*Work instructions*
Among the entries below, find the lines with "black" and copy them.

Object correspondence data
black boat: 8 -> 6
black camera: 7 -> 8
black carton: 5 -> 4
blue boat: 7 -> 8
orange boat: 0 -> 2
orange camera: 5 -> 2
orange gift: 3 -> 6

*Reply*
black boat: 8 -> 6
black camera: 7 -> 8
black carton: 5 -> 4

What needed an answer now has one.